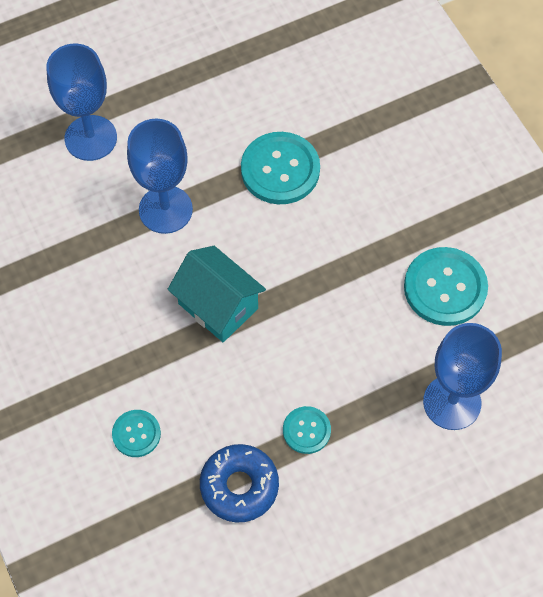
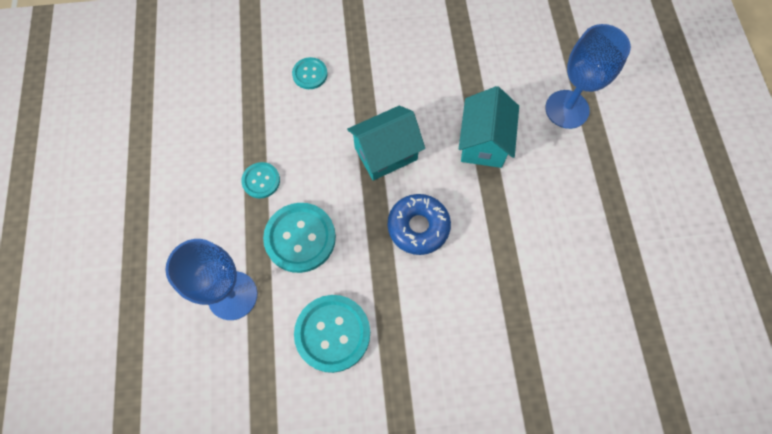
camera: 110 degrees right, 5 degrees up
blue goblet [127,119,193,234] -> turquoise house [459,86,519,168]
blue donut [200,444,279,523] -> blue donut moved to [388,194,451,255]
turquoise button [241,132,320,204] -> turquoise button moved to [263,203,336,273]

==========

- [Required action]
Set down exactly the lines of the material above from the one with "blue donut [200,444,279,523]" through the end. Include both ends and nothing else.

- [Task output]
blue donut [200,444,279,523] -> blue donut moved to [388,194,451,255]
turquoise button [241,132,320,204] -> turquoise button moved to [263,203,336,273]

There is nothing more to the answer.